Activity: Every line from the start of the records below to the line containing "JOY3 pin SW: D4 -> D0" should be retyped exactly, that line included, and no others.

Material for this task:

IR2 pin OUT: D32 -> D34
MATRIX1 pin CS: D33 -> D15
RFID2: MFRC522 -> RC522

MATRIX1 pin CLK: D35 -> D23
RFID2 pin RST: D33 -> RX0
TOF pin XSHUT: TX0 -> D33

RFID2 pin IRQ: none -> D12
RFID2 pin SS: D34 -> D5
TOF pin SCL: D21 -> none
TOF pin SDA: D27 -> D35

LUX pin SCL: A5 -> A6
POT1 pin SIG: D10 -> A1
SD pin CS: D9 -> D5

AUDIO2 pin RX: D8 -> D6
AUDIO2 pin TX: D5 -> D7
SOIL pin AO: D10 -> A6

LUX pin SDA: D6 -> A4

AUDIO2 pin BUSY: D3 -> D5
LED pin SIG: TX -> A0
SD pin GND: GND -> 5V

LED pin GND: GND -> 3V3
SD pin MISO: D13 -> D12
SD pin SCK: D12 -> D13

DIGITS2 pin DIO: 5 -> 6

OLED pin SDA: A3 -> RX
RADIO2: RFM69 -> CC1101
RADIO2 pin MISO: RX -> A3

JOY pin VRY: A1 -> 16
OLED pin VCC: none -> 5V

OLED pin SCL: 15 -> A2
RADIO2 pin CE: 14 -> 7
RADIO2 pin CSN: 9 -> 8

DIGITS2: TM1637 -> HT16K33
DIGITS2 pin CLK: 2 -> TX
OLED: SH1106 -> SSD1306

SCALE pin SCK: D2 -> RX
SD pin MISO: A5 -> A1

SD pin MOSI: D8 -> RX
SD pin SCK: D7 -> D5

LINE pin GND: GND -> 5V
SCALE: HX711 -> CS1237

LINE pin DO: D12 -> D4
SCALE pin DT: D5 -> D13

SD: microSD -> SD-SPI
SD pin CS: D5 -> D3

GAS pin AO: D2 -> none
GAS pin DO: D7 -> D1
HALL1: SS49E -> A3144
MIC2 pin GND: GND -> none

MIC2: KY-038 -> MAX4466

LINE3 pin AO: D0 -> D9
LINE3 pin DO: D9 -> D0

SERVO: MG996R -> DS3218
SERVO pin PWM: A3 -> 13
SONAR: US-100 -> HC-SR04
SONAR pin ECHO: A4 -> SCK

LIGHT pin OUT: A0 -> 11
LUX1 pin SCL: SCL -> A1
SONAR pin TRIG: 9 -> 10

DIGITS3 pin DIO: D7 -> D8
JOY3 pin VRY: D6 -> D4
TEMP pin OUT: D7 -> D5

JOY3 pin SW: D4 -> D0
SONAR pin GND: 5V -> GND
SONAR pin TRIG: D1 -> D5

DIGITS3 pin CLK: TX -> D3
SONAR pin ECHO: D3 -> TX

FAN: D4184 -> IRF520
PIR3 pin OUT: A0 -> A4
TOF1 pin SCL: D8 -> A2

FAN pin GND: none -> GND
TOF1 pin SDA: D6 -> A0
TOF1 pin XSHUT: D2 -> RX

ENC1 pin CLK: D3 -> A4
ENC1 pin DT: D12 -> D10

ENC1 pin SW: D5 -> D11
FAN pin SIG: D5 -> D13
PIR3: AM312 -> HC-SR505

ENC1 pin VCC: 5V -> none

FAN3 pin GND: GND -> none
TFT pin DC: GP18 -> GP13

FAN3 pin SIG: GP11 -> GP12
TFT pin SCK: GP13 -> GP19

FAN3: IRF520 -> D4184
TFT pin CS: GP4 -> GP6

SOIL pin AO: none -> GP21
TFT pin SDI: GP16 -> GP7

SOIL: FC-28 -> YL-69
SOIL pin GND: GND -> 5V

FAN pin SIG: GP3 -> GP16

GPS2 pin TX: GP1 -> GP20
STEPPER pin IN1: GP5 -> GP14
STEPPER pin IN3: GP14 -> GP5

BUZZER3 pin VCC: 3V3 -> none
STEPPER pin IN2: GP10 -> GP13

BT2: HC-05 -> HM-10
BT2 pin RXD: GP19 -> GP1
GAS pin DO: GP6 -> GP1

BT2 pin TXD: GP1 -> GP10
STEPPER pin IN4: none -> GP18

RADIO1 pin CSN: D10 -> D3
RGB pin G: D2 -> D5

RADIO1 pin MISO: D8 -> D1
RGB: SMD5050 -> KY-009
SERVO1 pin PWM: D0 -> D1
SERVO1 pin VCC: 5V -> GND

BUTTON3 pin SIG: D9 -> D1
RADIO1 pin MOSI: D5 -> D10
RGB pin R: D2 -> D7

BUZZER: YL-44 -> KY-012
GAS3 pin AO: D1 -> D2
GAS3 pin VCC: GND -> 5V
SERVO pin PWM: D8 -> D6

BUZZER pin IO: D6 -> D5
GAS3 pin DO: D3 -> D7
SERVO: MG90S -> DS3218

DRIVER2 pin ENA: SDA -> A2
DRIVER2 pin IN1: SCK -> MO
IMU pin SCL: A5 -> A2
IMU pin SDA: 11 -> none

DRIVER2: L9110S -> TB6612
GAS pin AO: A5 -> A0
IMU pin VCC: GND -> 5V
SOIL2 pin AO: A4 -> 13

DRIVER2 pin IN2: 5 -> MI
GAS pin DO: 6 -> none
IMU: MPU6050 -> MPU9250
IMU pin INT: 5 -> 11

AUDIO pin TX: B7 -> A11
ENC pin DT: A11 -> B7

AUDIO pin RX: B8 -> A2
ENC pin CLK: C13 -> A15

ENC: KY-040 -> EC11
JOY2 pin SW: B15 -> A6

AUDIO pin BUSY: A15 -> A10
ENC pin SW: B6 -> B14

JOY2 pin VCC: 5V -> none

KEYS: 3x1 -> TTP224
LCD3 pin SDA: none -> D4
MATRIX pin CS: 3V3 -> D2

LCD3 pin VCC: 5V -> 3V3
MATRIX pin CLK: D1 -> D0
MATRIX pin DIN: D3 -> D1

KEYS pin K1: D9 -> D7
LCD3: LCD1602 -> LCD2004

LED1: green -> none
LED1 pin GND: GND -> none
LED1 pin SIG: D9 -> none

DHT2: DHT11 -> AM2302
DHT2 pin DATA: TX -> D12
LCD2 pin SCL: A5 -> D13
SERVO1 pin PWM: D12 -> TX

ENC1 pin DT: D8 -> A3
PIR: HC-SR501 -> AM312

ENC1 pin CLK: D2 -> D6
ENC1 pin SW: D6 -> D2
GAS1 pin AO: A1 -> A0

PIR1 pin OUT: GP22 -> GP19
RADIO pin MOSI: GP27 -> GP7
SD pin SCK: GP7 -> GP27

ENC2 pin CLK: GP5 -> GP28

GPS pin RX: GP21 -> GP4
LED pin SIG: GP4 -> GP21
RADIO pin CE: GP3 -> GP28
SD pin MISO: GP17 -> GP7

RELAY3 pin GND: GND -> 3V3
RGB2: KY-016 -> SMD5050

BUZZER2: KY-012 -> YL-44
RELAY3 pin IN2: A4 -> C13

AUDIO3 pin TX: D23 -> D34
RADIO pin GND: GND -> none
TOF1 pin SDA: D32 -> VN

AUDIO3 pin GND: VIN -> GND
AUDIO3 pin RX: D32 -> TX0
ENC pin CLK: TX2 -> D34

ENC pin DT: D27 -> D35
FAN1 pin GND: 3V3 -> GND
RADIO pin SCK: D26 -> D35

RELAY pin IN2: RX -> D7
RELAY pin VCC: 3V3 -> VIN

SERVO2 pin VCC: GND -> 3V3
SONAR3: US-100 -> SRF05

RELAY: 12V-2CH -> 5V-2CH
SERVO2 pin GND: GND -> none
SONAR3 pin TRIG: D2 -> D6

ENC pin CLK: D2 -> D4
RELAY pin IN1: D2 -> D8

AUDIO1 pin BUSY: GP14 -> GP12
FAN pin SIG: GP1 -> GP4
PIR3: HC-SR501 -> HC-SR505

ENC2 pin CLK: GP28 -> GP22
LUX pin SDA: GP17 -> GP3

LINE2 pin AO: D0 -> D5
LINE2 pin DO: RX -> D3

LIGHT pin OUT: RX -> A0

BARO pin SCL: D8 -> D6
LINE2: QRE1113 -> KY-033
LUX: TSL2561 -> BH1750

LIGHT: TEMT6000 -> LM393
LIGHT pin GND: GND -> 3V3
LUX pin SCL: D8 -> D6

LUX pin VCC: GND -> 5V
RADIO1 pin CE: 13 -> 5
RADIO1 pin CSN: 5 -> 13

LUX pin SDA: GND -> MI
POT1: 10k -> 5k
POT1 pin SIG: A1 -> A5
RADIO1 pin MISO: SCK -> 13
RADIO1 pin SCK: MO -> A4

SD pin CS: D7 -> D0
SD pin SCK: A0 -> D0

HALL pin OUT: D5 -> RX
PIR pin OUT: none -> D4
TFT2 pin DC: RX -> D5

Result:
IR2 pin OUT: D32 -> D34
MATRIX1 pin CS: D33 -> D15
RFID2: MFRC522 -> RC522

MATRIX1 pin CLK: D35 -> D23
RFID2 pin RST: D33 -> RX0
TOF pin XSHUT: TX0 -> D33

RFID2 pin IRQ: none -> D12
RFID2 pin SS: D34 -> D5
TOF pin SCL: D21 -> none
TOF pin SDA: D27 -> D35

LUX pin SCL: A5 -> A6
POT1 pin SIG: D10 -> A1
SD pin CS: D9 -> D5

AUDIO2 pin RX: D8 -> D6
AUDIO2 pin TX: D5 -> D7
SOIL pin AO: D10 -> A6

LUX pin SDA: D6 -> A4

AUDIO2 pin BUSY: D3 -> D5
LED pin SIG: TX -> A0
SD pin GND: GND -> 5V

LED pin GND: GND -> 3V3
SD pin MISO: D13 -> D12
SD pin SCK: D12 -> D13

DIGITS2 pin DIO: 5 -> 6

OLED pin SDA: A3 -> RX
RADIO2: RFM69 -> CC1101
RADIO2 pin MISO: RX -> A3

JOY pin VRY: A1 -> 16
OLED pin VCC: none -> 5V

OLED pin SCL: 15 -> A2
RADIO2 pin CE: 14 -> 7
RADIO2 pin CSN: 9 -> 8

DIGITS2: TM1637 -> HT16K33
DIGITS2 pin CLK: 2 -> TX
OLED: SH1106 -> SSD1306

SCALE pin SCK: D2 -> RX
SD pin MISO: A5 -> A1

SD pin MOSI: D8 -> RX
SD pin SCK: D7 -> D5

LINE pin GND: GND -> 5V
SCALE: HX711 -> CS1237

LINE pin DO: D12 -> D4
SCALE pin DT: D5 -> D13

SD: microSD -> SD-SPI
SD pin CS: D5 -> D3

GAS pin AO: D2 -> none
GAS pin DO: D7 -> D1
HALL1: SS49E -> A3144
MIC2 pin GND: GND -> none

MIC2: KY-038 -> MAX4466

LINE3 pin AO: D0 -> D9
LINE3 pin DO: D9 -> D0

SERVO: MG996R -> DS3218
SERVO pin PWM: A3 -> 13
SONAR: US-100 -> HC-SR04
SONAR pin ECHO: A4 -> SCK

LIGHT pin OUT: A0 -> 11
LUX1 pin SCL: SCL -> A1
SONAR pin TRIG: 9 -> 10

DIGITS3 pin DIO: D7 -> D8
JOY3 pin VRY: D6 -> D4
TEMP pin OUT: D7 -> D5

JOY3 pin SW: D4 -> D0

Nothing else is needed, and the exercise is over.